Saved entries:
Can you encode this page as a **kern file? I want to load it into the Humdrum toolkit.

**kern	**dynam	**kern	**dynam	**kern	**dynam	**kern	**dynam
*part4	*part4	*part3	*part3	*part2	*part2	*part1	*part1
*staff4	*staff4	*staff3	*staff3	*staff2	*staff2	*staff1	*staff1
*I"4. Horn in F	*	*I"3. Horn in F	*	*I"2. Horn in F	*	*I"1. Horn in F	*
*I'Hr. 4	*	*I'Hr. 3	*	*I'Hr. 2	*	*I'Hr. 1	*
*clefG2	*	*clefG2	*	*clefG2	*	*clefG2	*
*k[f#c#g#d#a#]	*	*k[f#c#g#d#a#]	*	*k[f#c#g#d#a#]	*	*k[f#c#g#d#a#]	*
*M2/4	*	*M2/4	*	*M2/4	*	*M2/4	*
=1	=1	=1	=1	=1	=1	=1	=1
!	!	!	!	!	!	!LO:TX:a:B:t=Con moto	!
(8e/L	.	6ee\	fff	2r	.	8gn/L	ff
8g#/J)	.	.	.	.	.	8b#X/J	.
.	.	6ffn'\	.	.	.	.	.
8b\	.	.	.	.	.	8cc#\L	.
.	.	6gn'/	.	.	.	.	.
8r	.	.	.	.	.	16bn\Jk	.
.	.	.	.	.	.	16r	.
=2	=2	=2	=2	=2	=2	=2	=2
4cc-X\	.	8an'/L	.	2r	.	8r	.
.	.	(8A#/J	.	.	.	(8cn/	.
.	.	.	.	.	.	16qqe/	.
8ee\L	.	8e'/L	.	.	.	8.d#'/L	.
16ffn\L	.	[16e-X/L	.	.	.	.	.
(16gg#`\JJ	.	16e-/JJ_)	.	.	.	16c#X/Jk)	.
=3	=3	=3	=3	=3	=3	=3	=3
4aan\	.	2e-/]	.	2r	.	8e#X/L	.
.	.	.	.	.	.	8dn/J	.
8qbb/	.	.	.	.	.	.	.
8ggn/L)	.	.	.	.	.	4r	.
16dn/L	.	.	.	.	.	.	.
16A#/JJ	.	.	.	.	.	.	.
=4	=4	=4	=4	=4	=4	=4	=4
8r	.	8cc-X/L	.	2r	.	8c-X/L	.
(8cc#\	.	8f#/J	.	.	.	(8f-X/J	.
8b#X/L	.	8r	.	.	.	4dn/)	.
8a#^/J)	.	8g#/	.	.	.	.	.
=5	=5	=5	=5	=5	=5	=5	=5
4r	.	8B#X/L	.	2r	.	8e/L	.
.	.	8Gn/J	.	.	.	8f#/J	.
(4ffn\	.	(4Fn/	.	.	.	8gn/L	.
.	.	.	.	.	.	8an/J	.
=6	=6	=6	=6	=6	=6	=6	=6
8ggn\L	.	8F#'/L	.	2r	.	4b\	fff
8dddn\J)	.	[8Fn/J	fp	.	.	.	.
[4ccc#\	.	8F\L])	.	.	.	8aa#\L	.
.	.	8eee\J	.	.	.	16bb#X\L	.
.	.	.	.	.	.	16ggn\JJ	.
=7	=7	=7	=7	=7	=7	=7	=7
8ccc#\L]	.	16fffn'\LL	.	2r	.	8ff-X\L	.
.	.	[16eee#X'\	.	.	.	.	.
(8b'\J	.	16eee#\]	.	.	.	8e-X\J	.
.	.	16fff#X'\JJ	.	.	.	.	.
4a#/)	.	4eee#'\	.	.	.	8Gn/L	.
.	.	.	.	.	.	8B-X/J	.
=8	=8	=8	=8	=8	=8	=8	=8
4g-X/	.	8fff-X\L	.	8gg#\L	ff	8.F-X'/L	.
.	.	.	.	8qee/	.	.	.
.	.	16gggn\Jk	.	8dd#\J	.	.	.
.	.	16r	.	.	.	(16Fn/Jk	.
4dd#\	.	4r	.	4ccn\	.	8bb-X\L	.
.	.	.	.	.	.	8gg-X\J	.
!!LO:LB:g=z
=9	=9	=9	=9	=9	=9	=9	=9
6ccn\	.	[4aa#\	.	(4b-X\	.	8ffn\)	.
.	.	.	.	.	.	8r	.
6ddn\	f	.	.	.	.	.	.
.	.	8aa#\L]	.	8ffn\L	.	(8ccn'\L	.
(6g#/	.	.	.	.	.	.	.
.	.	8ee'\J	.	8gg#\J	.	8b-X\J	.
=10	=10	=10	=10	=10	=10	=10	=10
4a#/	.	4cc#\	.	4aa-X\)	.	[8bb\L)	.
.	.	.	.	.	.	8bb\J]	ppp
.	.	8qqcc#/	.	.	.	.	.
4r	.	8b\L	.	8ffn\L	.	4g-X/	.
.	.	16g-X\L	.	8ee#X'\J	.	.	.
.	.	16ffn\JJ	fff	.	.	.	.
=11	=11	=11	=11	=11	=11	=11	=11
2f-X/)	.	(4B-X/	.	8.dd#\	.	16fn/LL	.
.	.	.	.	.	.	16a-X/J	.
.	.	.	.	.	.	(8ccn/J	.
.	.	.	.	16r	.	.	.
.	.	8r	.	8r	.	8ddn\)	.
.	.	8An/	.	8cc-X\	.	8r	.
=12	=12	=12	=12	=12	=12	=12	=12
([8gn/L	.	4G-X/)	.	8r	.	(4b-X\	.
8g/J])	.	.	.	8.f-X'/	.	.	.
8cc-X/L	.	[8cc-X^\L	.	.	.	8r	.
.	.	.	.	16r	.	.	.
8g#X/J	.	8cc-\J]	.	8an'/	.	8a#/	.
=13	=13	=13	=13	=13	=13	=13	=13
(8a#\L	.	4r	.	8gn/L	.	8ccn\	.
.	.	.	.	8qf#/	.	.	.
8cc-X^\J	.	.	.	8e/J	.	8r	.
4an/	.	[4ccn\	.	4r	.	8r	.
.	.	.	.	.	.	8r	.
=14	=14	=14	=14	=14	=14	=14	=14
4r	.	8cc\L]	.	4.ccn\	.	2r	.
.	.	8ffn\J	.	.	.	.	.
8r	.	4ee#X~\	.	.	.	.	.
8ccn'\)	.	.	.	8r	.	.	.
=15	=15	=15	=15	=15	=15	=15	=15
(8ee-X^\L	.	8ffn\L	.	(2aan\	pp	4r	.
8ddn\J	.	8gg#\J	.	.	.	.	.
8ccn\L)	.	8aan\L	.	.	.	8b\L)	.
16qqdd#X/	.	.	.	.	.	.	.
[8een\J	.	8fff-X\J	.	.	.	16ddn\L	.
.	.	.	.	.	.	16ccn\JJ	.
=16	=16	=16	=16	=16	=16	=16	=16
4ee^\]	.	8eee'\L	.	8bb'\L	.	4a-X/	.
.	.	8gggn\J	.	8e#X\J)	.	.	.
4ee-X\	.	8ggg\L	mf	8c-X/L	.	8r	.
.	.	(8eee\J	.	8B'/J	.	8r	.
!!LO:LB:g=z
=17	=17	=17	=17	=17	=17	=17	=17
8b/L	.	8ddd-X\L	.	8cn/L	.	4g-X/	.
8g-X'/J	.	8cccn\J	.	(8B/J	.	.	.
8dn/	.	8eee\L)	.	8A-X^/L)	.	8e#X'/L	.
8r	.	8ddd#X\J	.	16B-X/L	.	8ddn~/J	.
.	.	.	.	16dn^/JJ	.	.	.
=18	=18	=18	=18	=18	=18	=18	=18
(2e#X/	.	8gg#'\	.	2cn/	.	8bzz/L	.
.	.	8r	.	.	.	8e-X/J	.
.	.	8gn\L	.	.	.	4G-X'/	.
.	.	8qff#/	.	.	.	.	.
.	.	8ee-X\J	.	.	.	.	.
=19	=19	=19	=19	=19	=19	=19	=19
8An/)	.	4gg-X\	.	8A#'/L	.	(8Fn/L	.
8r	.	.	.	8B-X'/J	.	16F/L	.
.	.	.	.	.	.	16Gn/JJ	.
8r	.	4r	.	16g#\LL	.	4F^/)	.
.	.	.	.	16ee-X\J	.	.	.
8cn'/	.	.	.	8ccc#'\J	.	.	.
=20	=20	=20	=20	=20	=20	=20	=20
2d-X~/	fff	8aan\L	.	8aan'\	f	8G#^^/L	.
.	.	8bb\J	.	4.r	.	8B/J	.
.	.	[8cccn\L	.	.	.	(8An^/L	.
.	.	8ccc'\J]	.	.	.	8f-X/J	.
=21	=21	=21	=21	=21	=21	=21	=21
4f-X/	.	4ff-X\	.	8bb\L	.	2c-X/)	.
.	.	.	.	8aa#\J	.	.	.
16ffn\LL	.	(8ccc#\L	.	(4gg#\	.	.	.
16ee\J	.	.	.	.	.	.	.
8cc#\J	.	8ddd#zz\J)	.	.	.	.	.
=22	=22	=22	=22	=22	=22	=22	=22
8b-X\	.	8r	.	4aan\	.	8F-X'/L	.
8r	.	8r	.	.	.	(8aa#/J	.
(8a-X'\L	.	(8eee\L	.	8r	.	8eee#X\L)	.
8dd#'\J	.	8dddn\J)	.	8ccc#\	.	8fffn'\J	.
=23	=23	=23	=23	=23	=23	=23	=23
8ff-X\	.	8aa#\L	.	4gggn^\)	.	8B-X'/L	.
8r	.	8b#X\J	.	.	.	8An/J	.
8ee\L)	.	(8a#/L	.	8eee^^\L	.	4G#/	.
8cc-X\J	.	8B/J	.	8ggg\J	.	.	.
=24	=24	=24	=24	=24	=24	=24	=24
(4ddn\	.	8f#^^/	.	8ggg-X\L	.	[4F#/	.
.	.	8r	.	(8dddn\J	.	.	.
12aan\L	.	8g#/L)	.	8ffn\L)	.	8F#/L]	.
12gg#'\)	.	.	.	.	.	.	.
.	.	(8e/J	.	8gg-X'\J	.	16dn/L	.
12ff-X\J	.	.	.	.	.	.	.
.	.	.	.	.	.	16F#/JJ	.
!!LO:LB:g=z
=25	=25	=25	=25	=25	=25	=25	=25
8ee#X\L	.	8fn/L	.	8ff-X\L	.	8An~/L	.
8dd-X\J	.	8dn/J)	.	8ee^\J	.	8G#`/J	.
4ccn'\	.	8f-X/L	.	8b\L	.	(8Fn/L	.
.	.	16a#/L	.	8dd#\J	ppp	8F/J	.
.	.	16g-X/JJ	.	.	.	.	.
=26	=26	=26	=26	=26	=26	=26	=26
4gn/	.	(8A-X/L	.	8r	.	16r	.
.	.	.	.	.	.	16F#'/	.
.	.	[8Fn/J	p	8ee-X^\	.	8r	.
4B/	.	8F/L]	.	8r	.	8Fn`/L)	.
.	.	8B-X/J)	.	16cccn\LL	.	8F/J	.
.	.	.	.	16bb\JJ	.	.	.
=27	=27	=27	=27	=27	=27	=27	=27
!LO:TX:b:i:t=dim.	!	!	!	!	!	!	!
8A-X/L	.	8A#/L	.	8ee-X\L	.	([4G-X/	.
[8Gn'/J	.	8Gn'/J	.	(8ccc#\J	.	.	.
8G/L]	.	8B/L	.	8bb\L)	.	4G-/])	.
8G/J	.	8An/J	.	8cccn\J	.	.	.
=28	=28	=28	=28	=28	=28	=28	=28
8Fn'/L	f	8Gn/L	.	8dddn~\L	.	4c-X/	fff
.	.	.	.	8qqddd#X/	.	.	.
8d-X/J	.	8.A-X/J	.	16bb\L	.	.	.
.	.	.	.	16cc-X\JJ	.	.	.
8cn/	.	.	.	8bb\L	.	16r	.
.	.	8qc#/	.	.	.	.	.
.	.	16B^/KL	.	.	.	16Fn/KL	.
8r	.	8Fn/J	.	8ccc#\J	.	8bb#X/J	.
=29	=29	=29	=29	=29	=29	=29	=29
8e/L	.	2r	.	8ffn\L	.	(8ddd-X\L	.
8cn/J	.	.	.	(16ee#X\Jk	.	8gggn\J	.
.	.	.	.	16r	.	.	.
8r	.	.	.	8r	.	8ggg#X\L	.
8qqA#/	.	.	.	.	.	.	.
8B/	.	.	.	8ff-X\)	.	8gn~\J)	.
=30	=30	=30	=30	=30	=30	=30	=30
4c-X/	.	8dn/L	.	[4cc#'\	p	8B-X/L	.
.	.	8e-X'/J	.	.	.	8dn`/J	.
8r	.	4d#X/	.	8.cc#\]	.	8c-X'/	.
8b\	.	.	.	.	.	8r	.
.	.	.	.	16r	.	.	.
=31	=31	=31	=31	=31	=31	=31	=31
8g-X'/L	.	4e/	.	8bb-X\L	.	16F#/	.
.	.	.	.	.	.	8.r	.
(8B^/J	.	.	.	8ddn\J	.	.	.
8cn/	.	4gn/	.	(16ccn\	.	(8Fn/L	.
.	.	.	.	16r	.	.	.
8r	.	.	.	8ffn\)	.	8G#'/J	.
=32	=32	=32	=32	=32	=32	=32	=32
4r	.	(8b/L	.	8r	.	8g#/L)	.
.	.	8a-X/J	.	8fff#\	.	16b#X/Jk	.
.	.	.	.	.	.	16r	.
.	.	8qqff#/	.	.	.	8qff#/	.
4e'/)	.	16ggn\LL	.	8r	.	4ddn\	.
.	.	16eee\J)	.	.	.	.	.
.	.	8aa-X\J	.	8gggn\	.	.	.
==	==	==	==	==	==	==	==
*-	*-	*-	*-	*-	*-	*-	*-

TO DO
Please gather every line in the listing above that contains the string "kern", matching case exactly.

RIGHT ANSWER
Can you encode this page as a **kern file? I want to load it into the Humdrum toolkit.
**kern	**dynam	**kern	**dynam	**kern	**dynam	**kern	**dynam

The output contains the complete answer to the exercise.